Your answer should hold only the lines from the one containing "TOF2 pin XSHUT: B4 -> A7" through the last line below, copied exactly; pictures stay out.

Listed records:
----

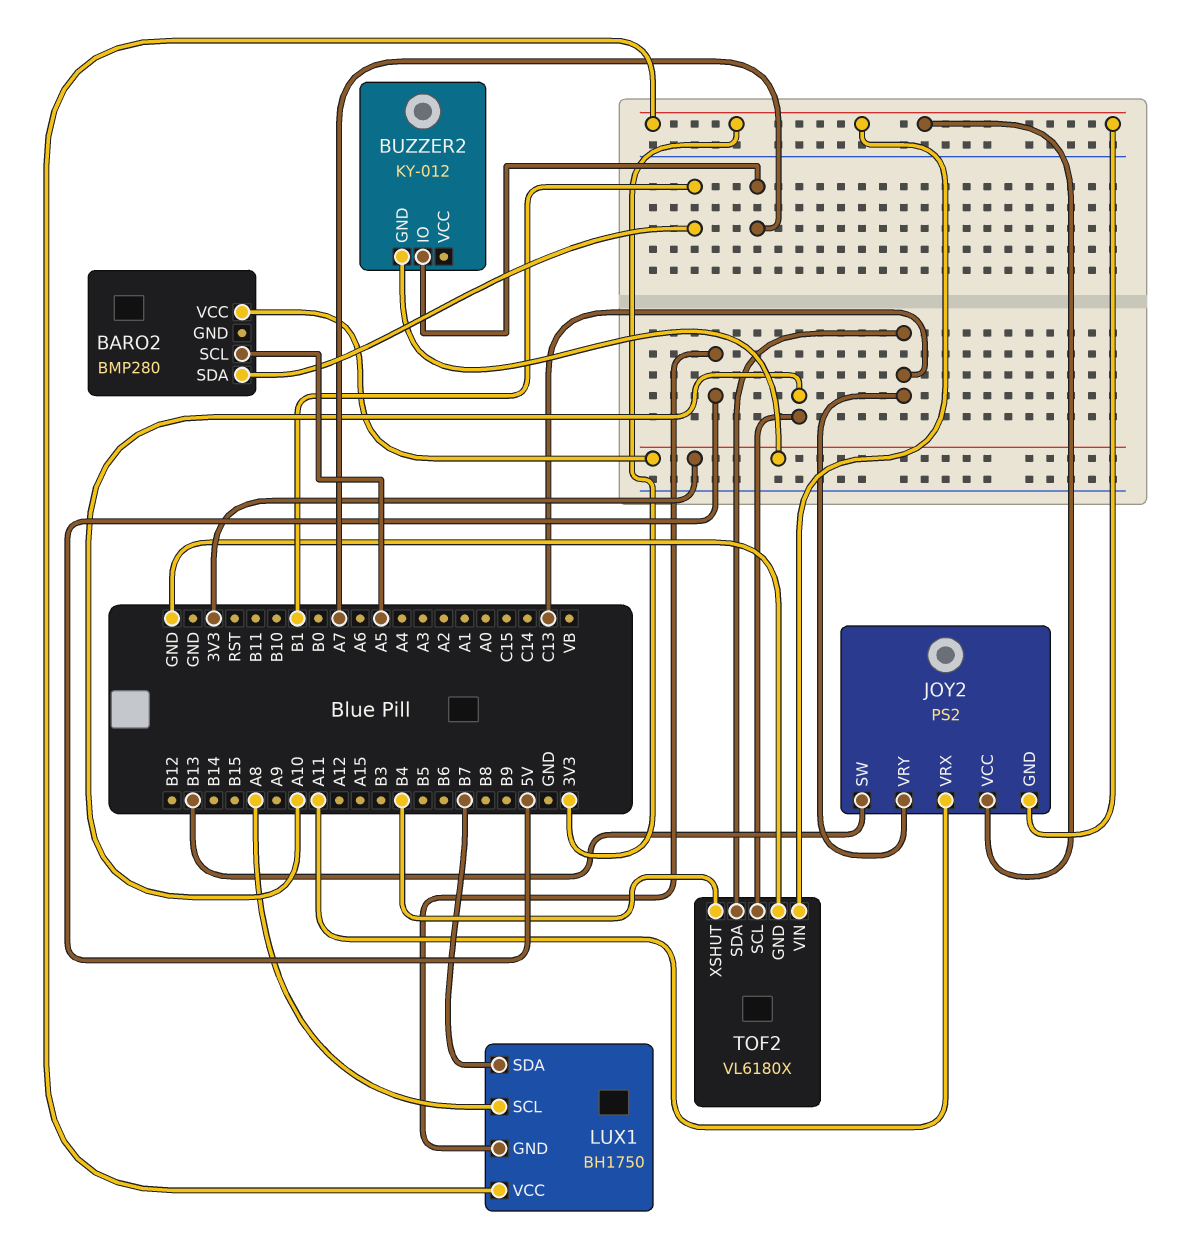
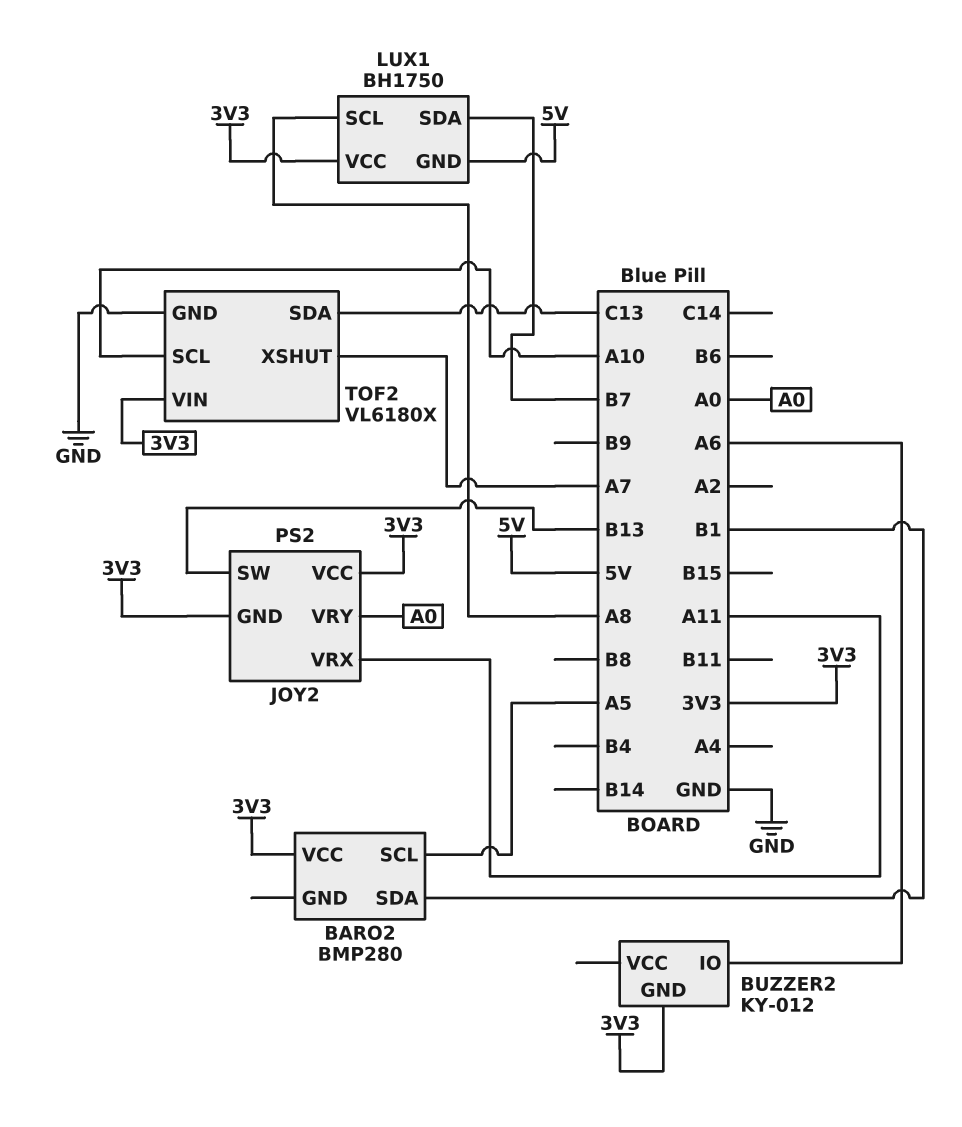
BUZZER2 pin IO: A7 -> A6
JOY2 pin VRY: C13 -> A0
TOF2 pin XSHUT: B4 -> A7

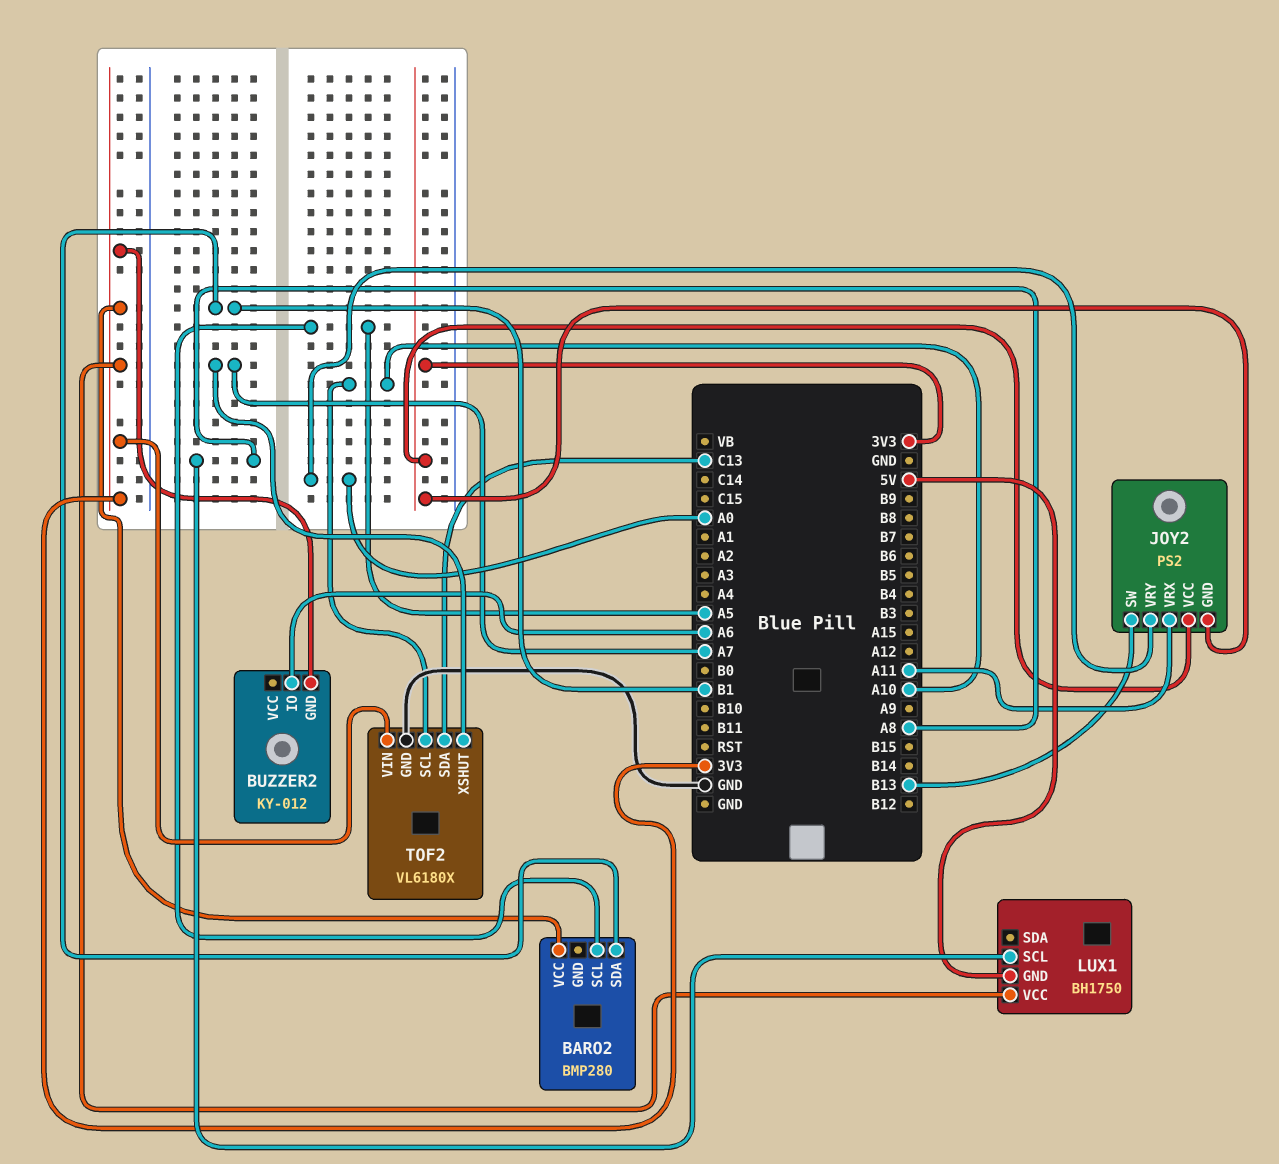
LUX1 pin SDA: B7 -> none

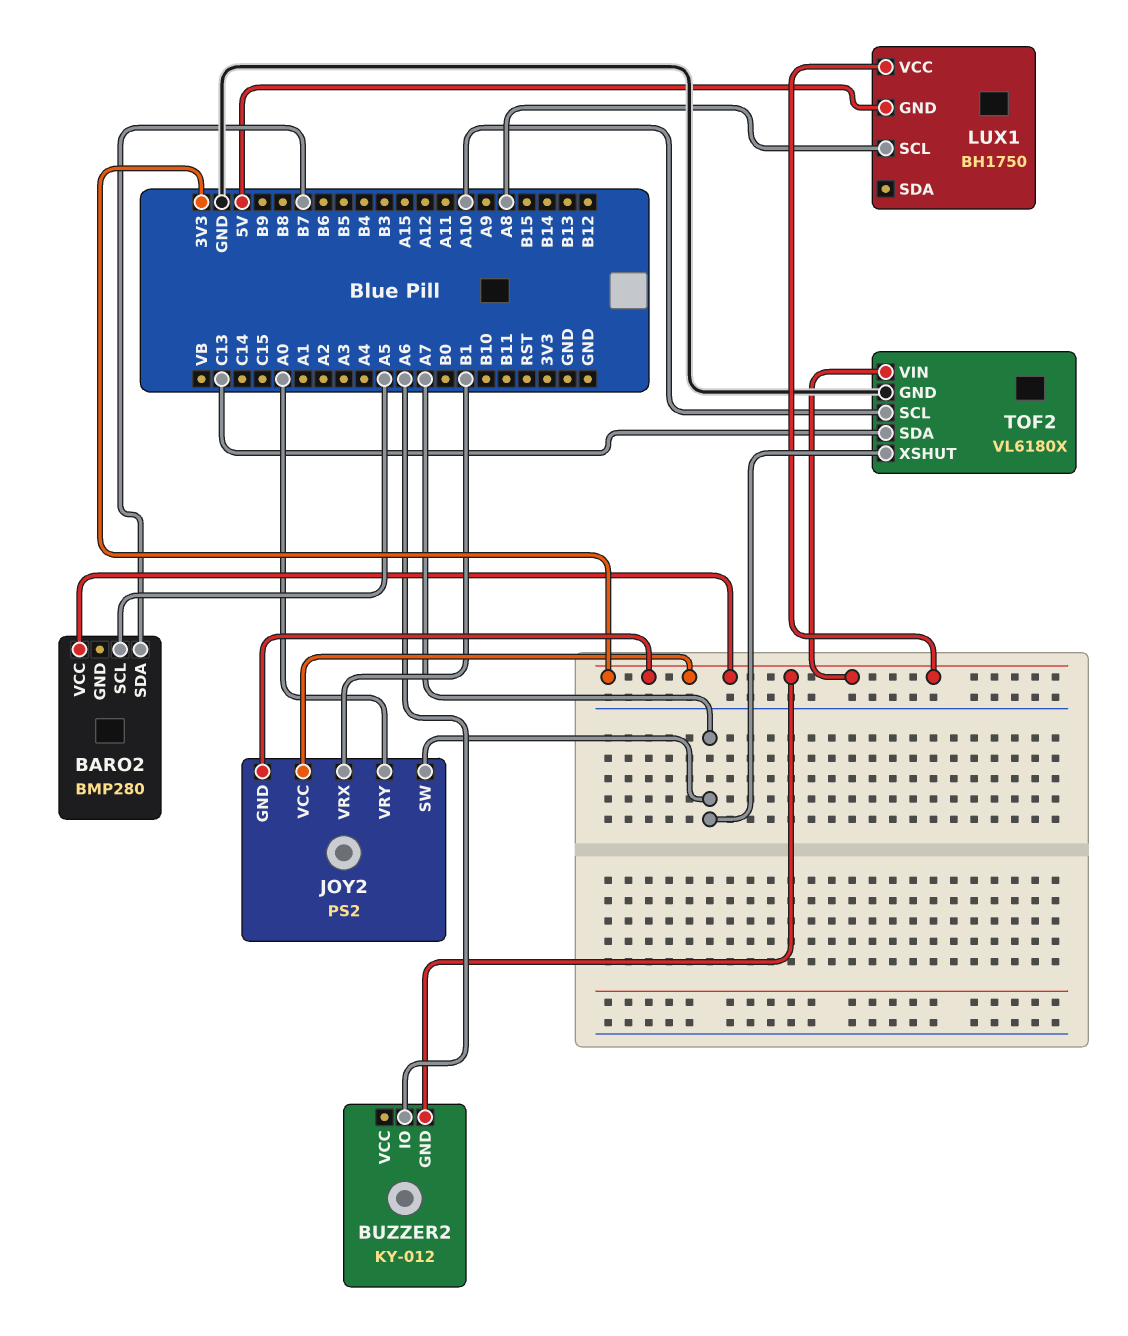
BARO2 pin SDA: B1 -> B7
JOY2 pin SW: B13 -> A7
JOY2 pin VRX: A11 -> B1

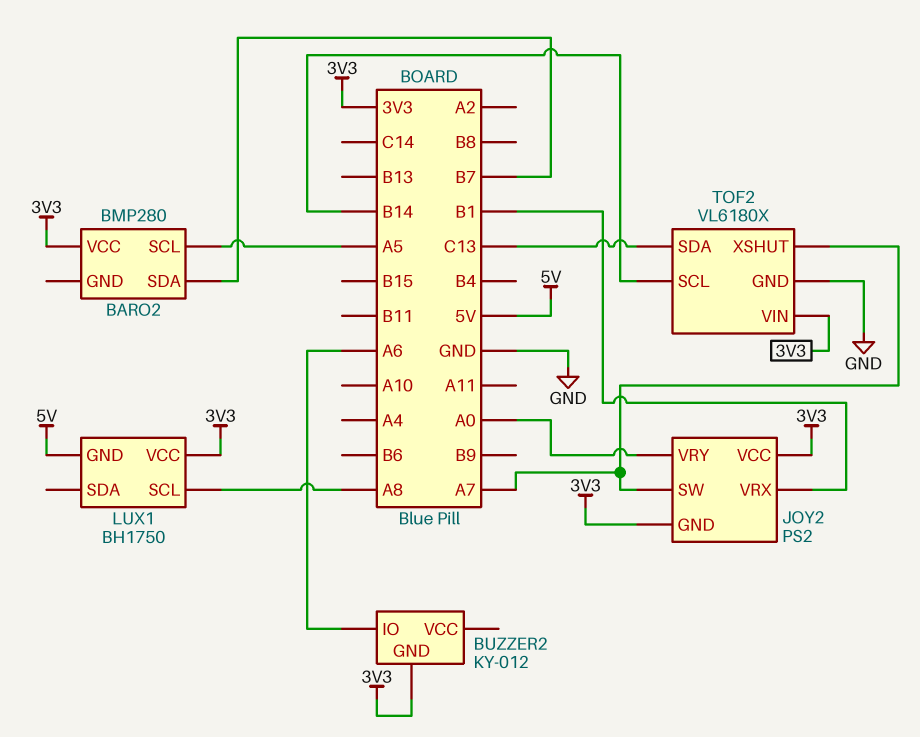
TOF2 pin SCL: A10 -> B14

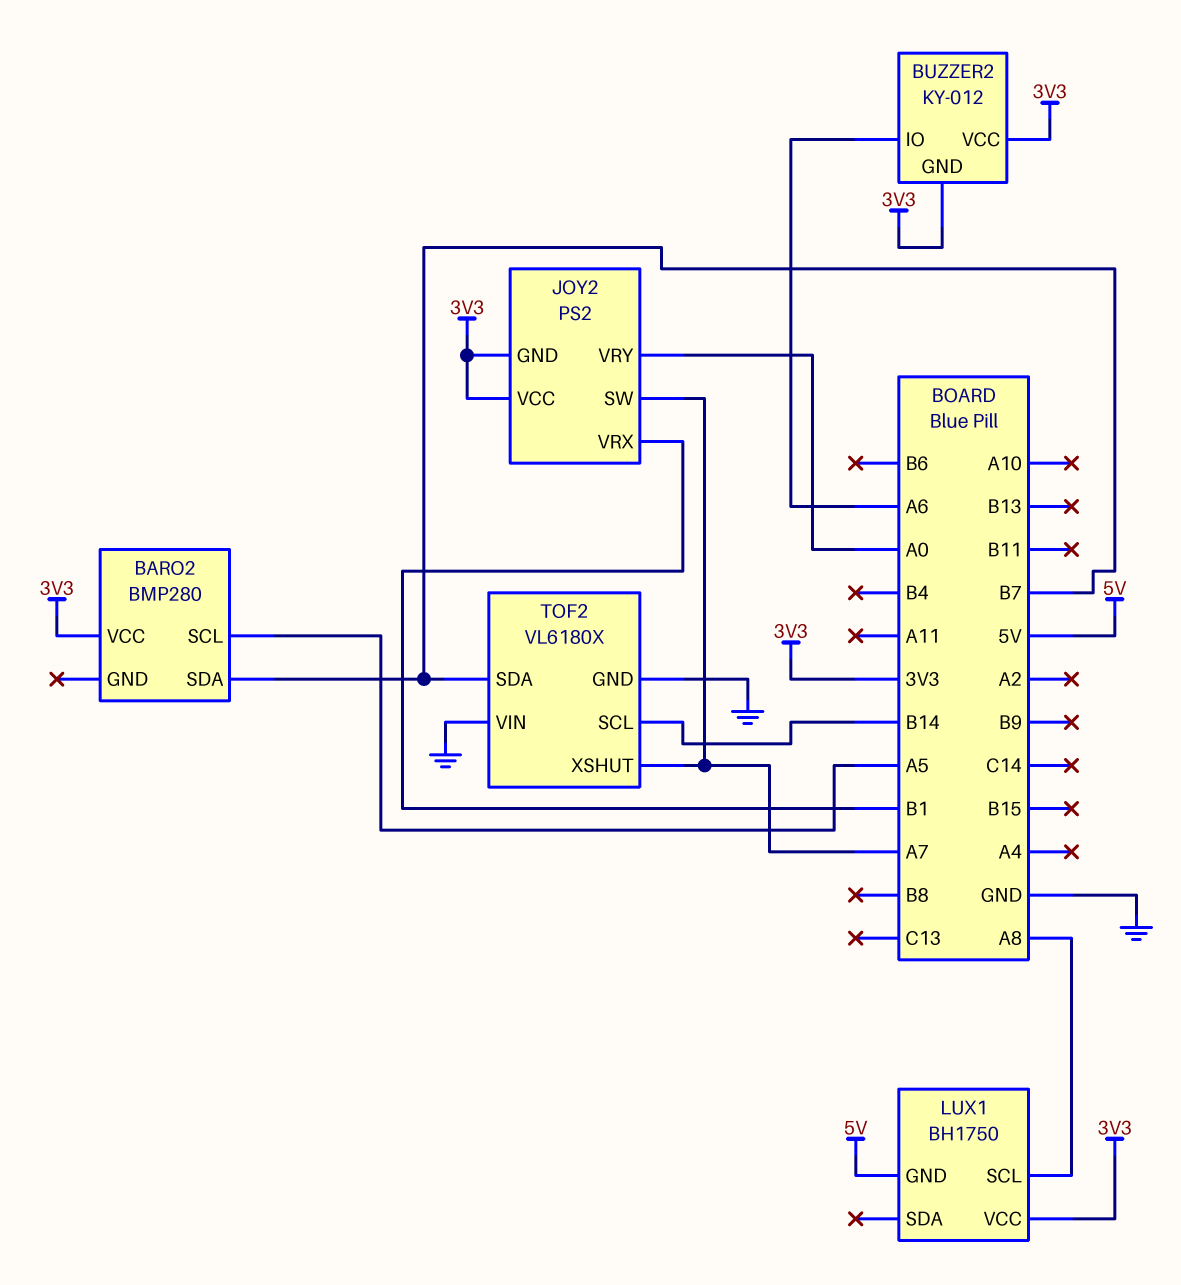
BUZZER2 pin VCC: none -> 3V3
TOF2 pin SDA: C13 -> B7
TOF2 pin VIN: 3V3 -> GND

----

Your solution:
TOF2 pin XSHUT: B4 -> A7

LUX1 pin SDA: B7 -> none

BARO2 pin SDA: B1 -> B7
JOY2 pin SW: B13 -> A7
JOY2 pin VRX: A11 -> B1

TOF2 pin SCL: A10 -> B14

BUZZER2 pin VCC: none -> 3V3
TOF2 pin SDA: C13 -> B7
TOF2 pin VIN: 3V3 -> GND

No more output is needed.